■ **Given material**
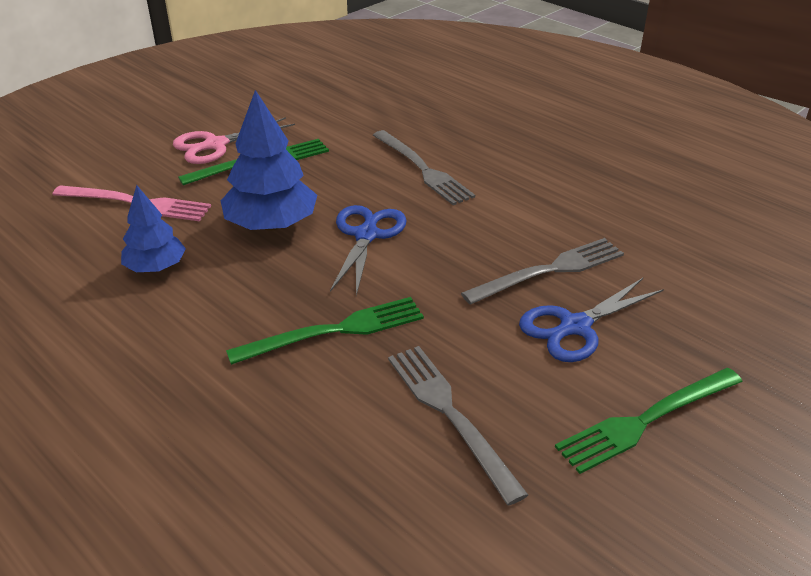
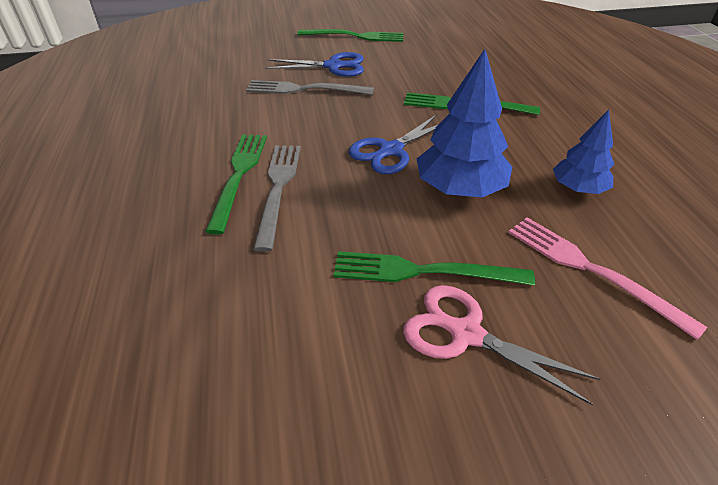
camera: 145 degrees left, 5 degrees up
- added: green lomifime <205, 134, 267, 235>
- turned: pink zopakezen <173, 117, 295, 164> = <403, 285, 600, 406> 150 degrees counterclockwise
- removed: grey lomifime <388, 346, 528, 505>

■ **Try it**
Print the full listing exactly, dropping the pictures.

■ **Written solution**
camera: 145 degrees left, 5 degrees up
- added: green lomifime <205, 134, 267, 235>
- turned: pink zopakezen <173, 117, 295, 164> = <403, 285, 600, 406> 150 degrees counterclockwise
- removed: grey lomifime <388, 346, 528, 505>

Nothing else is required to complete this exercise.